Material provided —
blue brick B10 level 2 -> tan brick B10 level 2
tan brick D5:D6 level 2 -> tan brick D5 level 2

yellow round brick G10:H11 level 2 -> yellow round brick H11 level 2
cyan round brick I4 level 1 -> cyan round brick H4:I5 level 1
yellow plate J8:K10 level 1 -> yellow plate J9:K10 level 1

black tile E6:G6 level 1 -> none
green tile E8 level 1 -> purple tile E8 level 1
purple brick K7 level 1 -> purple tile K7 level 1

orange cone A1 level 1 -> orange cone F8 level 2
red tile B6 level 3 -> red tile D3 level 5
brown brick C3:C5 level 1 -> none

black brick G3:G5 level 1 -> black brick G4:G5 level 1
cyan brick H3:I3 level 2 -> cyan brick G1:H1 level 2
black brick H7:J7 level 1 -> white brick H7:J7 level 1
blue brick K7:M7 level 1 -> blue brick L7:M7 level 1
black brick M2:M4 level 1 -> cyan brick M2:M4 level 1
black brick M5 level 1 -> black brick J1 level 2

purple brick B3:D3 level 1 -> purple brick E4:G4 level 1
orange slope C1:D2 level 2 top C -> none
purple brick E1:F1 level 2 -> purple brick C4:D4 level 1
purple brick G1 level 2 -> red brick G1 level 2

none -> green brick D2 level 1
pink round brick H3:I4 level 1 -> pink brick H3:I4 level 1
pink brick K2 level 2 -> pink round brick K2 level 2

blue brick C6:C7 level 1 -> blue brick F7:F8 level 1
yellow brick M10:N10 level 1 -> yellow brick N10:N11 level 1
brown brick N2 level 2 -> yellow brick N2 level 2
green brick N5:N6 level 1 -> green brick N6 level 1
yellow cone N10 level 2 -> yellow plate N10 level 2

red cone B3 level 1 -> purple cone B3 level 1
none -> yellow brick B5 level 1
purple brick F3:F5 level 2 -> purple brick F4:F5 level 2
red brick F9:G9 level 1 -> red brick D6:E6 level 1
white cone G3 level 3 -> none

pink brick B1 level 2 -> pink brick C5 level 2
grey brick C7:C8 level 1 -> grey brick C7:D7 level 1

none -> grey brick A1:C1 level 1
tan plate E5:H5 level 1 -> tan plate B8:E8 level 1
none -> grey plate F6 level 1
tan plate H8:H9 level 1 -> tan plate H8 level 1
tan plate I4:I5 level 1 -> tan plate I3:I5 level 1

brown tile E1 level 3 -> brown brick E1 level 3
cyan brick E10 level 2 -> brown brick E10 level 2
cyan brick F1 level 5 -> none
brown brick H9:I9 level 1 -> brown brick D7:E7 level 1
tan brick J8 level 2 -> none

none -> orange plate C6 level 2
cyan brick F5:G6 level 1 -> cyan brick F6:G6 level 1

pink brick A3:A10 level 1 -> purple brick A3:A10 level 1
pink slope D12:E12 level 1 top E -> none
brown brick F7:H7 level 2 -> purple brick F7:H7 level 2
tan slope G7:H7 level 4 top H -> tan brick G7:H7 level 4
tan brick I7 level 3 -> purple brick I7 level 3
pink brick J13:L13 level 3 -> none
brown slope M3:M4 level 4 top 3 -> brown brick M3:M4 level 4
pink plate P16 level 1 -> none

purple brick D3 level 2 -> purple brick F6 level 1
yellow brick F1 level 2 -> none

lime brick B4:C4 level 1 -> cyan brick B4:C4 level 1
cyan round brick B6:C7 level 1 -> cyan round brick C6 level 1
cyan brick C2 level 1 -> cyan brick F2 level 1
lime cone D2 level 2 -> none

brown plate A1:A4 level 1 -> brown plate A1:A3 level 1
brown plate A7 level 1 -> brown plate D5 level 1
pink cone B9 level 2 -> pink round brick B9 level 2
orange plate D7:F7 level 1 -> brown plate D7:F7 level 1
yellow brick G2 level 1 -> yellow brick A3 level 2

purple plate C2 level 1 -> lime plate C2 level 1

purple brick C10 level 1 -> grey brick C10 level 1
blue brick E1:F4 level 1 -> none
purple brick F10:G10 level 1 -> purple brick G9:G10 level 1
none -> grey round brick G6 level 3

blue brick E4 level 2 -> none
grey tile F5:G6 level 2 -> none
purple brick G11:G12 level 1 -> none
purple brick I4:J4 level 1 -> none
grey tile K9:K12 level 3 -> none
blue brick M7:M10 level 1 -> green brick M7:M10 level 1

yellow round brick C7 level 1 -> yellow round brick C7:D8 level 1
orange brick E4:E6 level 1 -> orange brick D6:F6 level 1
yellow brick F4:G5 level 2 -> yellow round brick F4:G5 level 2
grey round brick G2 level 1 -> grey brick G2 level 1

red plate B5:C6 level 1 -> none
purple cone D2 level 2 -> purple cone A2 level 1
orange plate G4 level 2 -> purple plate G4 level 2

What needs to be done — Copy out only the lines of the records above from the one with "orange slope C1:D2 level 2 top C -> none" through the one with "brown tile E1", exactly as they stand, both included.

Response box —
orange slope C1:D2 level 2 top C -> none
purple brick E1:F1 level 2 -> purple brick C4:D4 level 1
purple brick G1 level 2 -> red brick G1 level 2

none -> green brick D2 level 1
pink round brick H3:I4 level 1 -> pink brick H3:I4 level 1
pink brick K2 level 2 -> pink round brick K2 level 2

blue brick C6:C7 level 1 -> blue brick F7:F8 level 1
yellow brick M10:N10 level 1 -> yellow brick N10:N11 level 1
brown brick N2 level 2 -> yellow brick N2 level 2
green brick N5:N6 level 1 -> green brick N6 level 1
yellow cone N10 level 2 -> yellow plate N10 level 2

red cone B3 level 1 -> purple cone B3 level 1
none -> yellow brick B5 level 1
purple brick F3:F5 level 2 -> purple brick F4:F5 level 2
red brick F9:G9 level 1 -> red brick D6:E6 level 1
white cone G3 level 3 -> none

pink brick B1 level 2 -> pink brick C5 level 2
grey brick C7:C8 level 1 -> grey brick C7:D7 level 1

none -> grey brick A1:C1 level 1
tan plate E5:H5 level 1 -> tan plate B8:E8 level 1
none -> grey plate F6 level 1
tan plate H8:H9 level 1 -> tan plate H8 level 1
tan plate I4:I5 level 1 -> tan plate I3:I5 level 1

brown tile E1 level 3 -> brown brick E1 level 3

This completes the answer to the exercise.